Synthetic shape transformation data
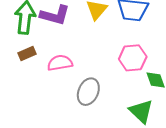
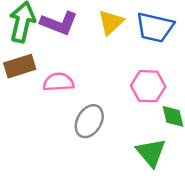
brown rectangle: (27, 54) -> (20, 66), size x1.4

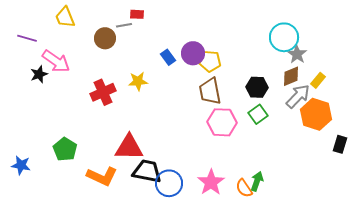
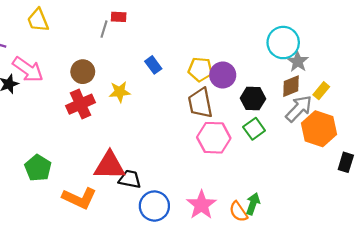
gray line: (124, 25) -> (104, 29), turned -63
brown circle: (105, 38) -> (83, 72), moved
purple circle: (193, 53) -> (223, 75), moved
black trapezoid: (147, 171) -> (130, 179), moved, size x0.7

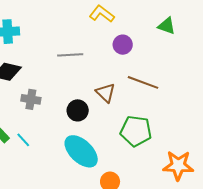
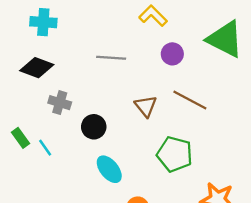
green triangle: (167, 26) -> (225, 39), size x1.8
black circle: (78, 110) -> (94, 127), moved
cyan ellipse: (81, 151) -> (109, 169), size x0.7

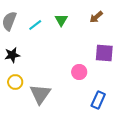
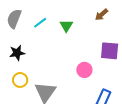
green triangle: (61, 20) -> (66, 26), moved

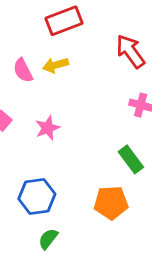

▶ **Goal of the exercise**
Since the pictures don't belong in the copy, copy only the rest of the entries above exactly.

▶ **Result**
brown rectangle: (27, 54) -> (20, 66), size x1.4

gray line: (124, 25) -> (104, 29), turned -63
brown circle: (105, 38) -> (83, 72), moved
purple circle: (193, 53) -> (223, 75), moved
black trapezoid: (147, 171) -> (130, 179), moved, size x0.7

green triangle: (167, 26) -> (225, 39), size x1.8
black circle: (78, 110) -> (94, 127), moved
cyan ellipse: (81, 151) -> (109, 169), size x0.7

green triangle: (61, 20) -> (66, 26), moved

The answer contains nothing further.